#### [Assignment]
An exact copy of the data is needed, one that excludes all pictures.

#### [Material supplied]
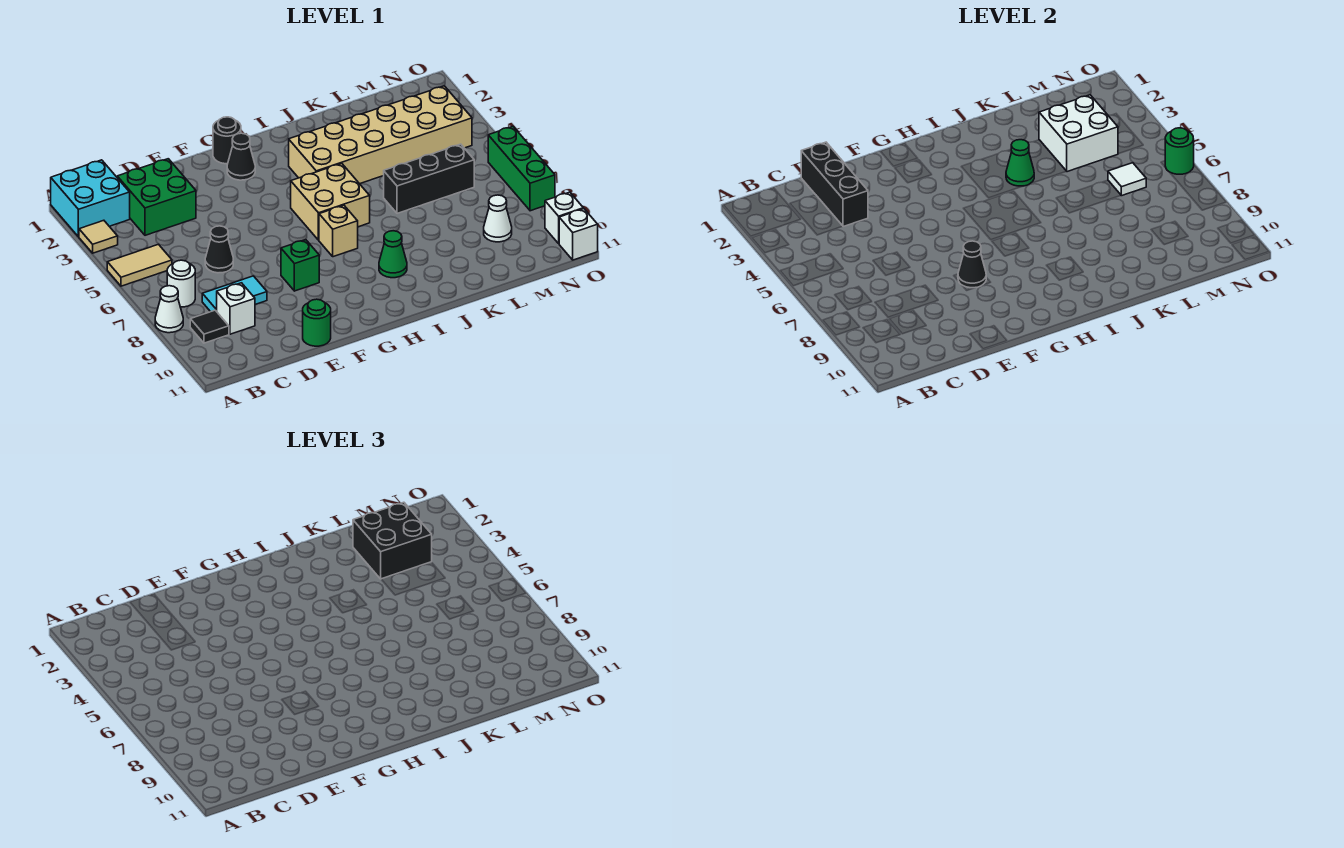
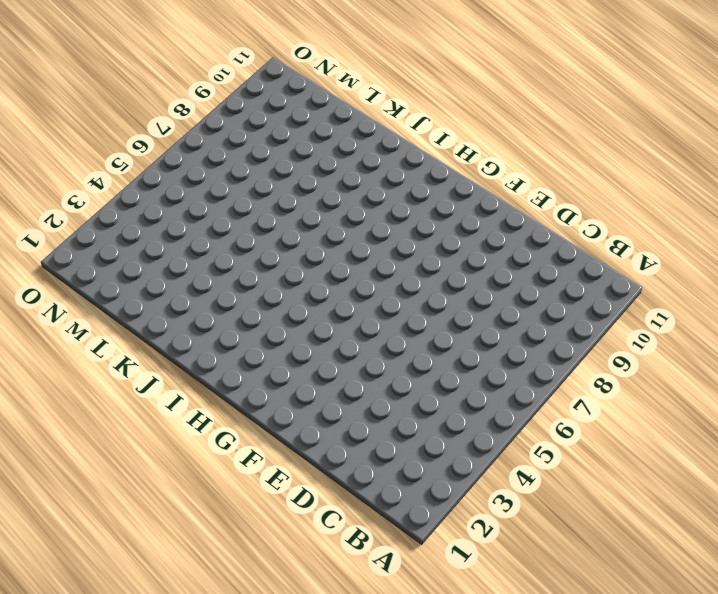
none -> cyan brick A1:B2 level 1
none -> tan tile A3 level 1
none -> tan tile A5:B5 level 1
none -> white cone A8 level 1

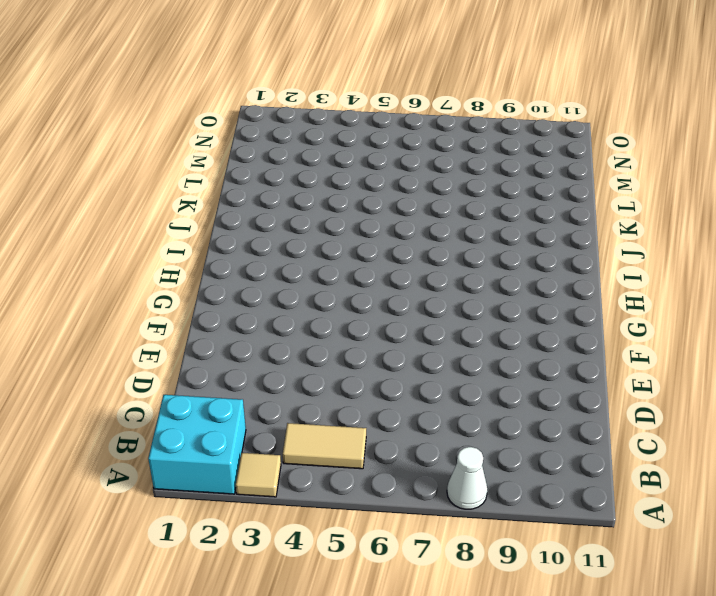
tan tile B4:B5 level 1 -> tan tile A5:B5 level 1
none -> white round brick B7 level 1
none -> black tile B9 level 1
none -> green brick C2:D3 level 1
none -> cyan tile C8:D8 level 1

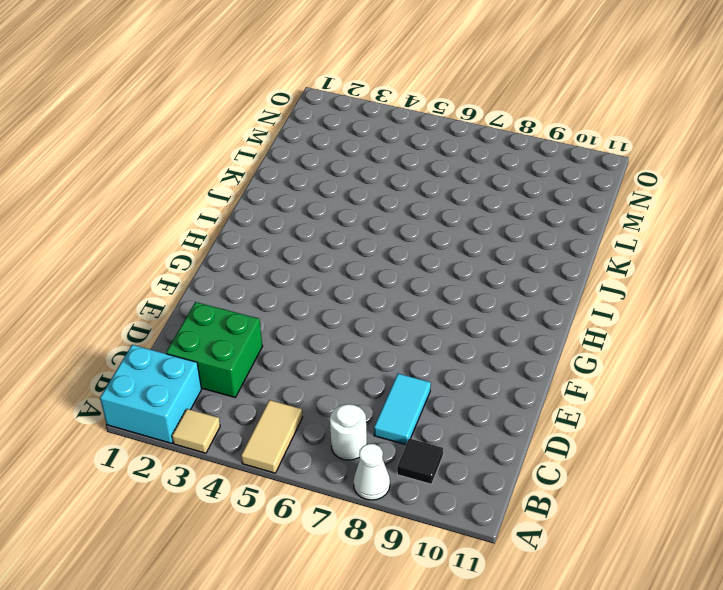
none -> white brick C9 level 1
none -> black cone D6 level 1
none -> green round brick E11 level 1
none -> green brick F8 level 1

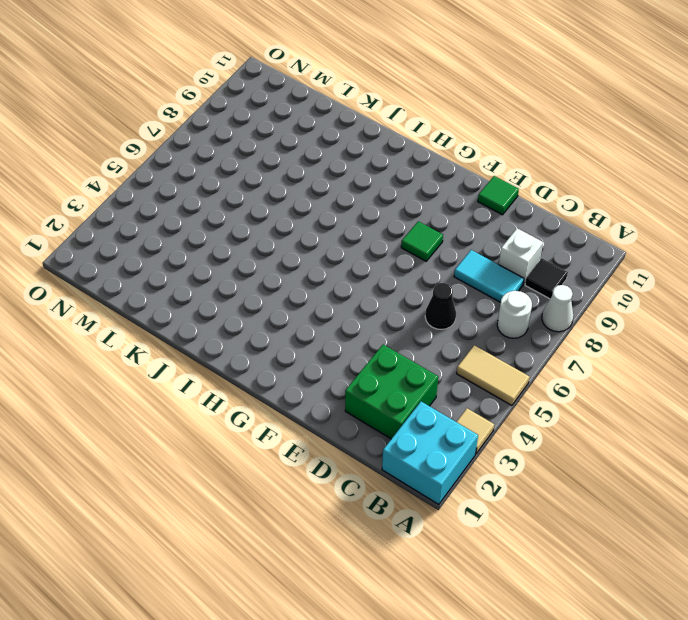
green tile E11 level 1 -> green round brick E11 level 1
green tile F8 level 1 -> green brick F8 level 1
none -> black round brick G1 level 1
none -> black cone G2 level 1
none -> tan brick H5:I6 level 1
none -> tan brick H7 level 1

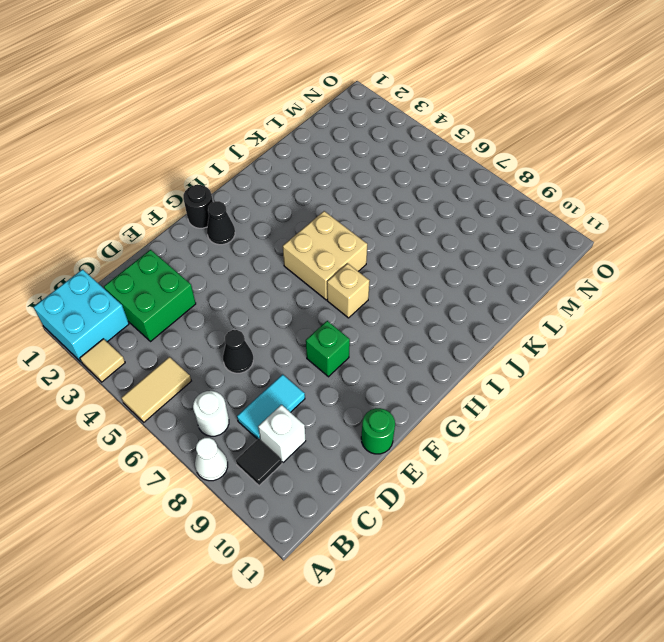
none -> tan brick I3:N4 level 1
none -> green cone I9 level 1
none -> black brick K6:M6 level 1
none -> white cone M9 level 1

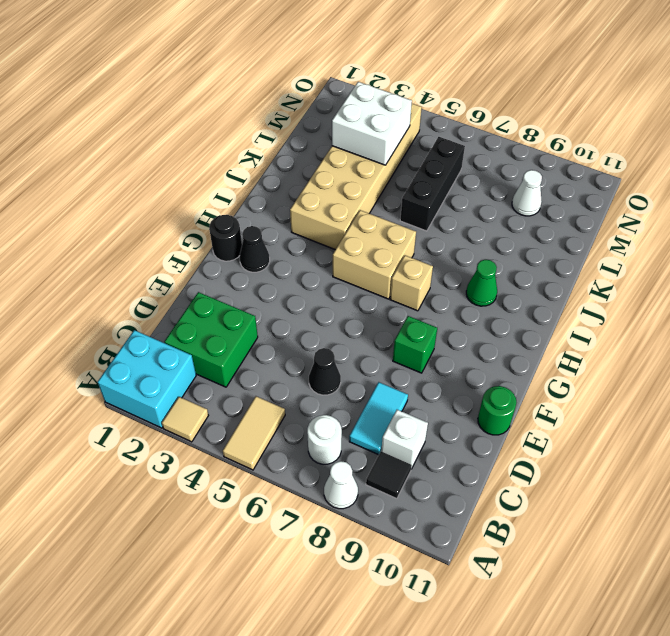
none -> green brick O6:O8 level 1
none -> white brick O10 level 1
none -> white brick O11 level 1
none -> black brick D1:D3 level 2

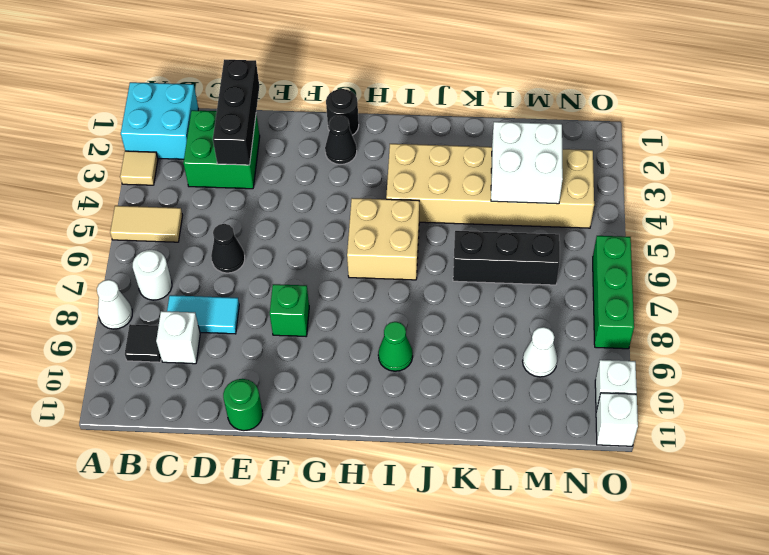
none -> tan brick H7 level 1
none -> black cone F8 level 2
none -> green cone J4 level 2
none -> white tile M6 level 2

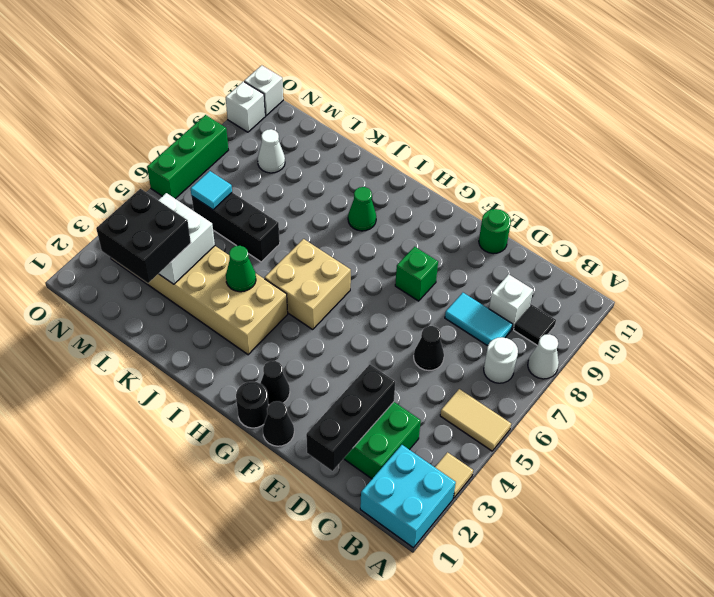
black cone F1 level 1 -> black cone F8 level 2
cyan tile M6 level 2 -> white tile M6 level 2
none -> tan brick H7 level 1
none -> green round brick O6 level 2

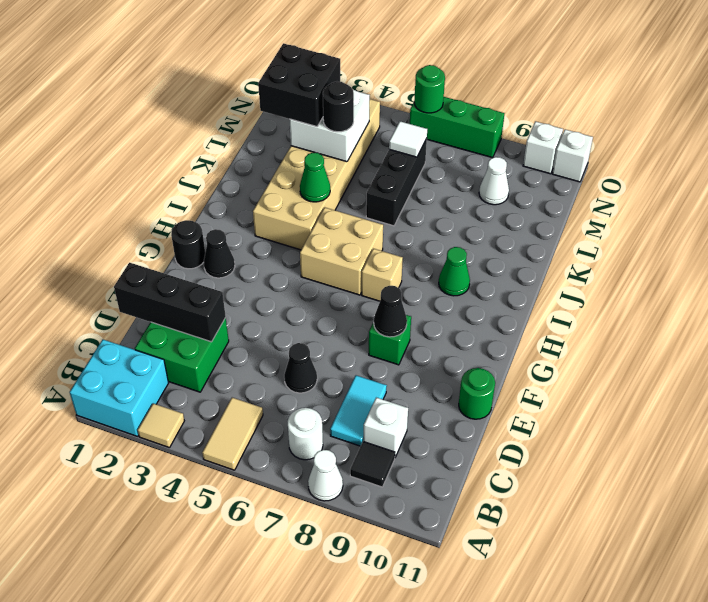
black round brick L4 level 3 -> none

#### [Solved problem]
none -> cyan brick A1:B2 level 1
none -> tan tile A3 level 1
none -> tan tile A5:B5 level 1
none -> white cone A8 level 1

tan tile B4:B5 level 1 -> tan tile A5:B5 level 1
none -> white round brick B7 level 1
none -> black tile B9 level 1
none -> green brick C2:D3 level 1
none -> cyan tile C8:D8 level 1

none -> white brick C9 level 1
none -> black cone D6 level 1
none -> green round brick E11 level 1
none -> green brick F8 level 1

green tile E11 level 1 -> green round brick E11 level 1
green tile F8 level 1 -> green brick F8 level 1
none -> black round brick G1 level 1
none -> black cone G2 level 1
none -> tan brick H5:I6 level 1
none -> tan brick H7 level 1

none -> tan brick I3:N4 level 1
none -> green cone I9 level 1
none -> black brick K6:M6 level 1
none -> white cone M9 level 1

none -> green brick O6:O8 level 1
none -> white brick O10 level 1
none -> white brick O11 level 1
none -> black brick D1:D3 level 2

none -> tan brick H7 level 1
none -> black cone F8 level 2
none -> green cone J4 level 2
none -> white tile M6 level 2

black cone F1 level 1 -> black cone F8 level 2
cyan tile M6 level 2 -> white tile M6 level 2
none -> tan brick H7 level 1
none -> green round brick O6 level 2

black round brick L4 level 3 -> none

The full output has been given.